=== Exercise requirements ===
Below are some records: retype them all exactly, but not the pictures.

:: Supplied entries

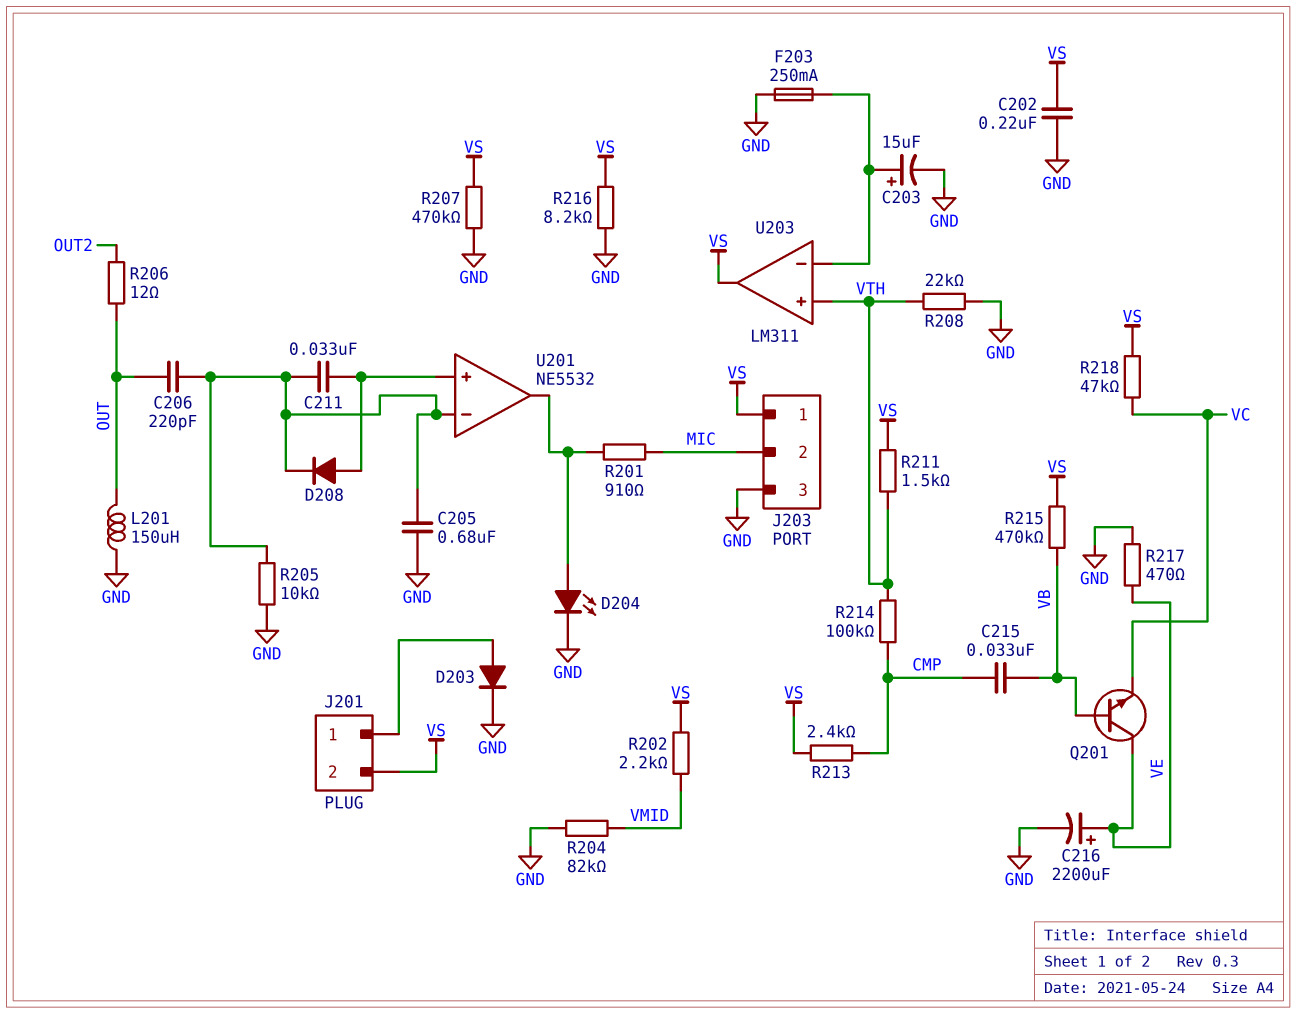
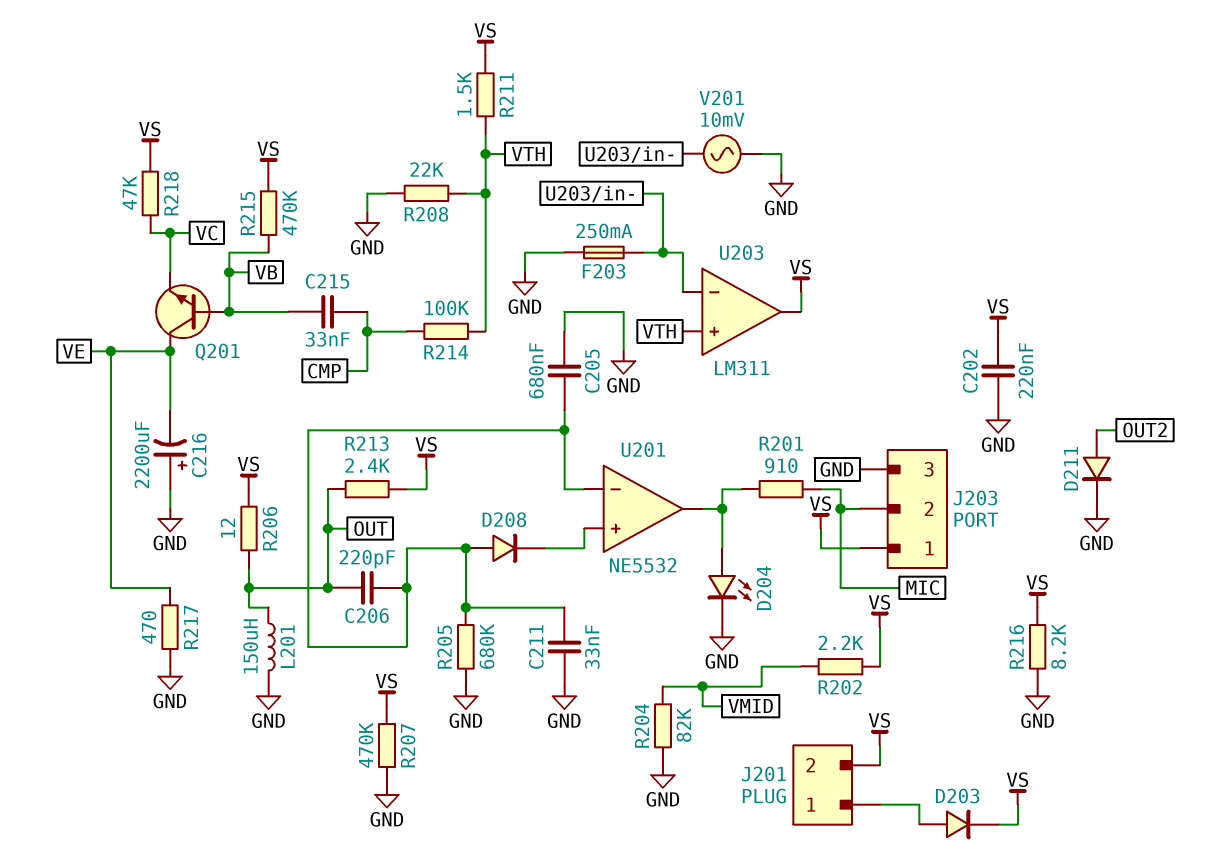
C203: 15uF (plus U203/in-, minus GND) -> none
C211: 33nF (U201/in+, U201/in-) -> 33nF (GND, U201/in-)
C216: 2200uF (plus VE, minus GND) -> 2200uF (plus GND, minus VE)
D203: diode (A J201/1, K GND) -> diode (A J201/1, K VS)
D208: diode (A U201/in+, K U201/in-) -> diode (A U201/in-, K U201/in+)
D211: none -> diode (A OUT2, K GND)
R205: 10k (GND, U201/in-) -> 680k (GND, U201/in-)
R206: 12 (OUT, OUT2) -> 12 (OUT, VS)
R213: 2.4k (CMP, VS) -> 2.4k (OUT, VS)
V201: none -> AC 10mV (GND, U203/in-)

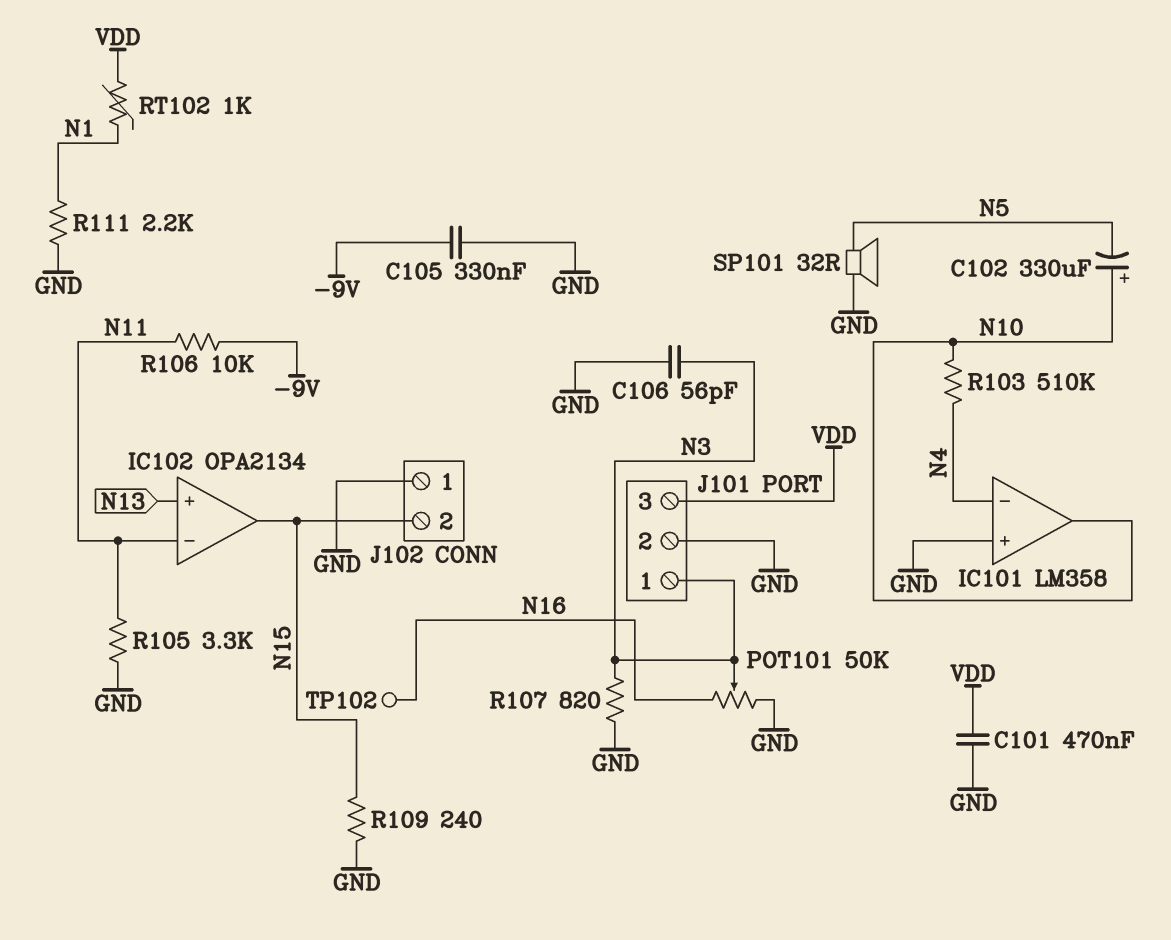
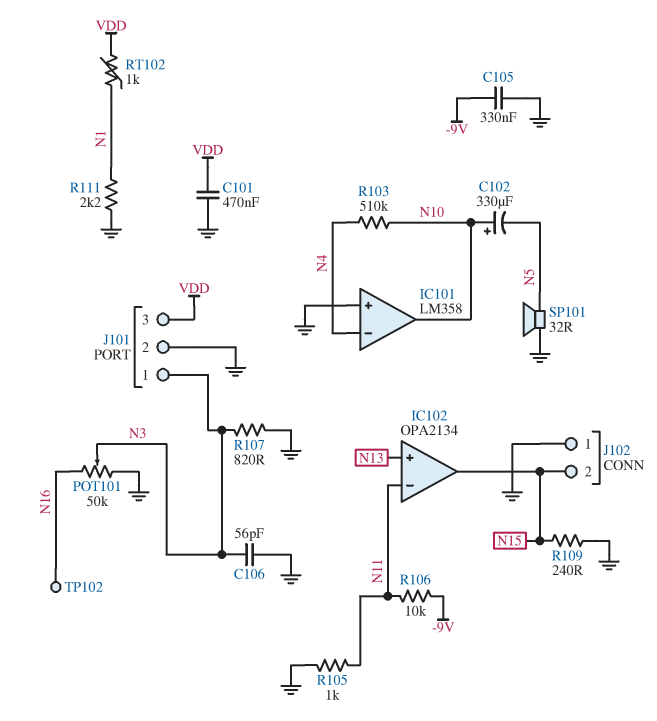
R105: 3.3k (GND, N11) -> 1k (GND, N11)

::::

=== Solution for this problem ===
C203: 15uF (plus U203/in-, minus GND) -> none
C211: 33nF (U201/in+, U201/in-) -> 33nF (GND, U201/in-)
C216: 2200uF (plus VE, minus GND) -> 2200uF (plus GND, minus VE)
D203: diode (A J201/1, K GND) -> diode (A J201/1, K VS)
D208: diode (A U201/in+, K U201/in-) -> diode (A U201/in-, K U201/in+)
D211: none -> diode (A OUT2, K GND)
R205: 10k (GND, U201/in-) -> 680k (GND, U201/in-)
R206: 12 (OUT, OUT2) -> 12 (OUT, VS)
R213: 2.4k (CMP, VS) -> 2.4k (OUT, VS)
V201: none -> AC 10mV (GND, U203/in-)

R105: 3.3k (GND, N11) -> 1k (GND, N11)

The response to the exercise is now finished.